▸ **LISTED ENTRIES**
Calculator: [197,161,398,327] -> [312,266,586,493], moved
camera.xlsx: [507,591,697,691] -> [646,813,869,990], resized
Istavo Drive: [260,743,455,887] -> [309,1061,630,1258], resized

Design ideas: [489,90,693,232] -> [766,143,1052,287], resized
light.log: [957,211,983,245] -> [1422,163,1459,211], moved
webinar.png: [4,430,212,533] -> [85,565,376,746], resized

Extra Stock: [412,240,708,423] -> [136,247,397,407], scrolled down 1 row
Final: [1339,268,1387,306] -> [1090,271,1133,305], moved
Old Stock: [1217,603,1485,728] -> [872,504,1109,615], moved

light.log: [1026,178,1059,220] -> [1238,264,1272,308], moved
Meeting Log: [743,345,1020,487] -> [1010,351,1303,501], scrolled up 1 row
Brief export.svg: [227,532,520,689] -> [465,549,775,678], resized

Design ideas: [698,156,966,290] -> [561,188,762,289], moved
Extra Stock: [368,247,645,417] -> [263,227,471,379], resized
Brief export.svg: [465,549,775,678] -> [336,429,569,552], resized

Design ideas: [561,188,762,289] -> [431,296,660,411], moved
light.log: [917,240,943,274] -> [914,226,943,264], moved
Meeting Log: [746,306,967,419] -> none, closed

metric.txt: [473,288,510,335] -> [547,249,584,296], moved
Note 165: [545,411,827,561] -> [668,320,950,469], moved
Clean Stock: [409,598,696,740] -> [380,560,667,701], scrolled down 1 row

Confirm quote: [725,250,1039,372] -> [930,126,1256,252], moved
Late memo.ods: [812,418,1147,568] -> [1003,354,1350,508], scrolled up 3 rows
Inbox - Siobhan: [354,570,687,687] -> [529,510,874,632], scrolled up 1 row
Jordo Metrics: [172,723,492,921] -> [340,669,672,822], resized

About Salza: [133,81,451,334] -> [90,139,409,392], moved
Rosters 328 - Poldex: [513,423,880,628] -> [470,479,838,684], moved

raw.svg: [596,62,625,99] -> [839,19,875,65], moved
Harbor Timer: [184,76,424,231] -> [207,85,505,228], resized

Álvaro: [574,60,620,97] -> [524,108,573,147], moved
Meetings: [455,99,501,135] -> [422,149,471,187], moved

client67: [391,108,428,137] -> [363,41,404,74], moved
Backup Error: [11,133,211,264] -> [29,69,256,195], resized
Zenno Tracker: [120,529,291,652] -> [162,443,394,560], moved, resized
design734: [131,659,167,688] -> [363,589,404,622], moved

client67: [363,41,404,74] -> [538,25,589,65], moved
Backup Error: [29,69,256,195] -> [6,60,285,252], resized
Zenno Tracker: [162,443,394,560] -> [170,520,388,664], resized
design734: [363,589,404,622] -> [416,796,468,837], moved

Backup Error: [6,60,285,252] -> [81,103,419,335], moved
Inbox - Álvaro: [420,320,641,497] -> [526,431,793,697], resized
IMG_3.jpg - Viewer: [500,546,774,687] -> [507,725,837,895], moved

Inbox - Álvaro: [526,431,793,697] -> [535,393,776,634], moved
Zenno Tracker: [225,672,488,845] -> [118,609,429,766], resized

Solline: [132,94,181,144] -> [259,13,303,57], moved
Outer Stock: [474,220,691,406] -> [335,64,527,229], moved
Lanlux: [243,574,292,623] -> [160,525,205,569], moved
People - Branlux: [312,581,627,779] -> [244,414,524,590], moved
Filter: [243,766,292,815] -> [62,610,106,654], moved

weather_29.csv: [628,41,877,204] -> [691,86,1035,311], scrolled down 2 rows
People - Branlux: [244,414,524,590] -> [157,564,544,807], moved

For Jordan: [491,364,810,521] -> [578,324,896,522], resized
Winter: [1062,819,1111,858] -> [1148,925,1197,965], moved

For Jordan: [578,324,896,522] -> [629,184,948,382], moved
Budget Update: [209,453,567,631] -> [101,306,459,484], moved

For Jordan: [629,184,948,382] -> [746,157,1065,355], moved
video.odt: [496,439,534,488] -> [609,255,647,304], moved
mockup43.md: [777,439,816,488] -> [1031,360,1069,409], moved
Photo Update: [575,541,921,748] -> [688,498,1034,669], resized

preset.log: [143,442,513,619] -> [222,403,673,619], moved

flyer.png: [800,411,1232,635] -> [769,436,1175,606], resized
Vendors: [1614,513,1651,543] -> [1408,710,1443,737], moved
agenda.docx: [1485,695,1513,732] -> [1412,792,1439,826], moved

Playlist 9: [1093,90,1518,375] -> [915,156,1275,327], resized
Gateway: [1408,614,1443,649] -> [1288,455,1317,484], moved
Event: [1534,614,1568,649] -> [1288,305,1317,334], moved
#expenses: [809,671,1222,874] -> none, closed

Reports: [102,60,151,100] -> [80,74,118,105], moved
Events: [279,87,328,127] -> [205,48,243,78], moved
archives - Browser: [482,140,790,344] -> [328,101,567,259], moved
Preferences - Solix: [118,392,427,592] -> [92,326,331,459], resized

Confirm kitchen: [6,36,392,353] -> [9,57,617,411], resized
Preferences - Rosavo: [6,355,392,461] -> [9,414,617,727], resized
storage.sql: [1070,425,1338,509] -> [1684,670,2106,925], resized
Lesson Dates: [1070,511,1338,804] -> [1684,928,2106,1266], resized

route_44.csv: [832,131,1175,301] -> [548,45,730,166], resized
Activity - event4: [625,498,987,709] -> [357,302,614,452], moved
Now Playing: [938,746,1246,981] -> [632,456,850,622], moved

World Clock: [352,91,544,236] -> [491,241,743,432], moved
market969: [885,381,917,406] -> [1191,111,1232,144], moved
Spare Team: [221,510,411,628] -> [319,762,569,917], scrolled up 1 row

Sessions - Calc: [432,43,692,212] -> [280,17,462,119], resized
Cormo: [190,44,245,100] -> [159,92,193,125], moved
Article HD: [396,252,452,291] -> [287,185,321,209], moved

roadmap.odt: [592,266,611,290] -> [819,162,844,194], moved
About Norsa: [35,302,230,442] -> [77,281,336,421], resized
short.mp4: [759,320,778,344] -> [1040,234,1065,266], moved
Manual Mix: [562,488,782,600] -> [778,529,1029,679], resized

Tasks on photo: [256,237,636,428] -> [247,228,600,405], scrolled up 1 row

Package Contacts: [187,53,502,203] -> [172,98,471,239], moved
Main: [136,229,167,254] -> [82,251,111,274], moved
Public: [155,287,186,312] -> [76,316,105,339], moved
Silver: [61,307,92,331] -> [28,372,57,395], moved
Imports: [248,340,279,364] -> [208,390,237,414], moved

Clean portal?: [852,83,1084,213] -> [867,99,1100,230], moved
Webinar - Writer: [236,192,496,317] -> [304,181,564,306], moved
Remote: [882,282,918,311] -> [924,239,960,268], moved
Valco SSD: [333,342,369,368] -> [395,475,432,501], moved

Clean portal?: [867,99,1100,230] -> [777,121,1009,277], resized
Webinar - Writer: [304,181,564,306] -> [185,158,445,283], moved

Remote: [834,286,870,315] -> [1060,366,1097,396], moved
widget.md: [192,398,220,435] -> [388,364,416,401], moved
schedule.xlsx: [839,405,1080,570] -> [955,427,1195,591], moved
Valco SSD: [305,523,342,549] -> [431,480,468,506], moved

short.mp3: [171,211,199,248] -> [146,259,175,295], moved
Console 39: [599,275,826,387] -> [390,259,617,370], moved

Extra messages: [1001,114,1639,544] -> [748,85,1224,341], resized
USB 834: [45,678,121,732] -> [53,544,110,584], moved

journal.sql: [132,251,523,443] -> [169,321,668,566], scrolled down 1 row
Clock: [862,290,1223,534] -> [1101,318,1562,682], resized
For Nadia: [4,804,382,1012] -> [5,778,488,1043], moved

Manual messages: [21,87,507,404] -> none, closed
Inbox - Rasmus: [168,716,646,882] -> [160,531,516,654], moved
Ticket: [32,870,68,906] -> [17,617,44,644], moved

▸ **TASK REQUIREMENTS**
Find every line in the records that has the string "Inbox", then state how many there are and nothing else.

▸ **EXERCISE SOLUTION**
4